**Supplied data:**
Segment Open
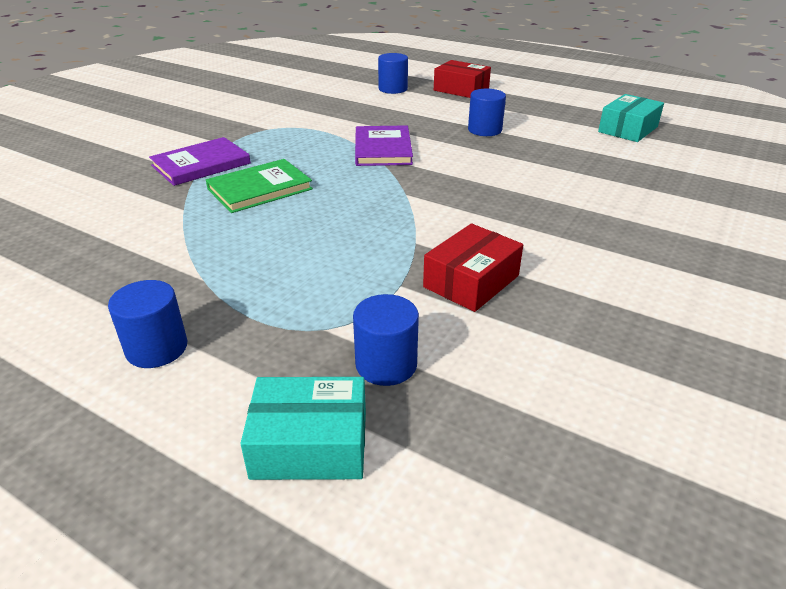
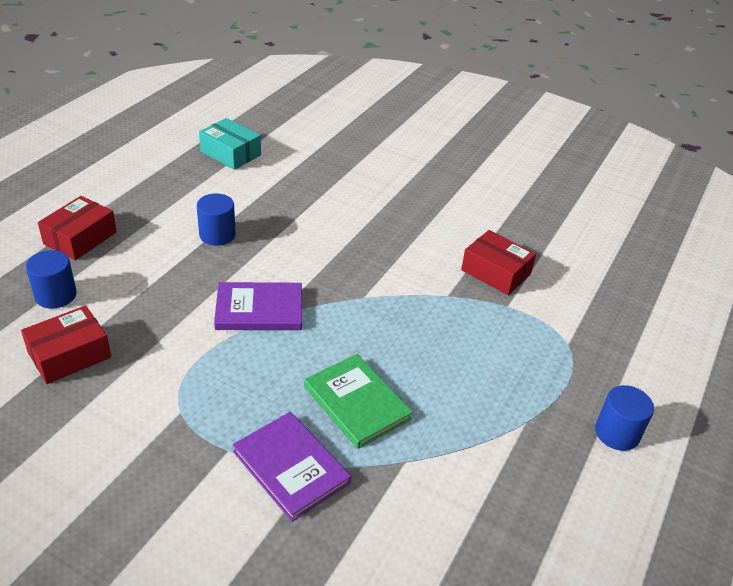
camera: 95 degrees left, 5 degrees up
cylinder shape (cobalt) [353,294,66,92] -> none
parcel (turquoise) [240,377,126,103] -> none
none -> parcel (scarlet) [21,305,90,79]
Segment Closed
Search the material above for the word "none", and return each line that holds it.

cylinder shape (cobalt) [353,294,66,92] -> none
parcel (turquoise) [240,377,126,103] -> none
none -> parcel (scarlet) [21,305,90,79]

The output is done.